◆ TASK INSTRUCTIONS: Could you count the lines in the entries beneath that hold the word "pencil"? Respond with the number alone.

◆ RECORDS SUPPLIED:
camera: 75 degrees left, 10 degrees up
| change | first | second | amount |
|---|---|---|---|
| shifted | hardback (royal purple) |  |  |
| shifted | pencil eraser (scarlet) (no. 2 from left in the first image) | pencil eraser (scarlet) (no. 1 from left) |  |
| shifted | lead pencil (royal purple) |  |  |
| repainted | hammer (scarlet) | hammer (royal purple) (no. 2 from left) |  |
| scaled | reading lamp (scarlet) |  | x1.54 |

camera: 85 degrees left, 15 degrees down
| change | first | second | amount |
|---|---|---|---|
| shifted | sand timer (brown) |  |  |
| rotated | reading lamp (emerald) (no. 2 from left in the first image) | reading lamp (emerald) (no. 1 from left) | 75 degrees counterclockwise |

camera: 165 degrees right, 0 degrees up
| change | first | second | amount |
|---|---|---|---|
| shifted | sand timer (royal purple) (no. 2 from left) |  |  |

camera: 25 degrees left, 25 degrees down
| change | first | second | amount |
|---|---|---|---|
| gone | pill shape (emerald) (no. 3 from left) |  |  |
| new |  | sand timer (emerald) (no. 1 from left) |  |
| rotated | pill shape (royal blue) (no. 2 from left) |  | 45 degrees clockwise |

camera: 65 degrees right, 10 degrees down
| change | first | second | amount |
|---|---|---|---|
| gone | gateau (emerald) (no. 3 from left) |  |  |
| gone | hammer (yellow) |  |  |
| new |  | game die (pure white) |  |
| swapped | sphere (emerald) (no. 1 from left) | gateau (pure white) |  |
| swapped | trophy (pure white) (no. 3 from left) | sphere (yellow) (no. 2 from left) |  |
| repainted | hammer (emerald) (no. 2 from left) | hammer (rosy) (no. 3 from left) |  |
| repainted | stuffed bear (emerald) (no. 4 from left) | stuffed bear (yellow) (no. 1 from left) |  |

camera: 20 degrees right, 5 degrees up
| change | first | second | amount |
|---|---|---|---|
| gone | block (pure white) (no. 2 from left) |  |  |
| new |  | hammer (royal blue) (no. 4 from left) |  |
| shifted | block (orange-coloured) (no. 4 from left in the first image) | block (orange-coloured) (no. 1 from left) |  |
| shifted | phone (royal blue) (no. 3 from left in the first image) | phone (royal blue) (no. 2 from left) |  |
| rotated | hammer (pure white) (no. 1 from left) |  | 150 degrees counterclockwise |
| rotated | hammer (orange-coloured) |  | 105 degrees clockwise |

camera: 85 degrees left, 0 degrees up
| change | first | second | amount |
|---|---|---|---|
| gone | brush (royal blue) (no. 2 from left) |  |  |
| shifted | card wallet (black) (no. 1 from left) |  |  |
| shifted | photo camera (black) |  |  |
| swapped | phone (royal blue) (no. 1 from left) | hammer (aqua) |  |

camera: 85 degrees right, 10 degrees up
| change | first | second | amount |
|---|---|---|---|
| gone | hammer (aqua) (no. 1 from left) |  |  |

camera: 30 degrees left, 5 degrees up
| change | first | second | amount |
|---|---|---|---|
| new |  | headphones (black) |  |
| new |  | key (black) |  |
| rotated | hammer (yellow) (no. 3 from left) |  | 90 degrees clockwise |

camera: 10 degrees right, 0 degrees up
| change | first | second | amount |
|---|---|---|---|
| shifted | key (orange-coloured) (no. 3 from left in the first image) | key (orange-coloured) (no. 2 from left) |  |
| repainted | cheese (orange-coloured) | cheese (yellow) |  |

◆ SOLUTION: 2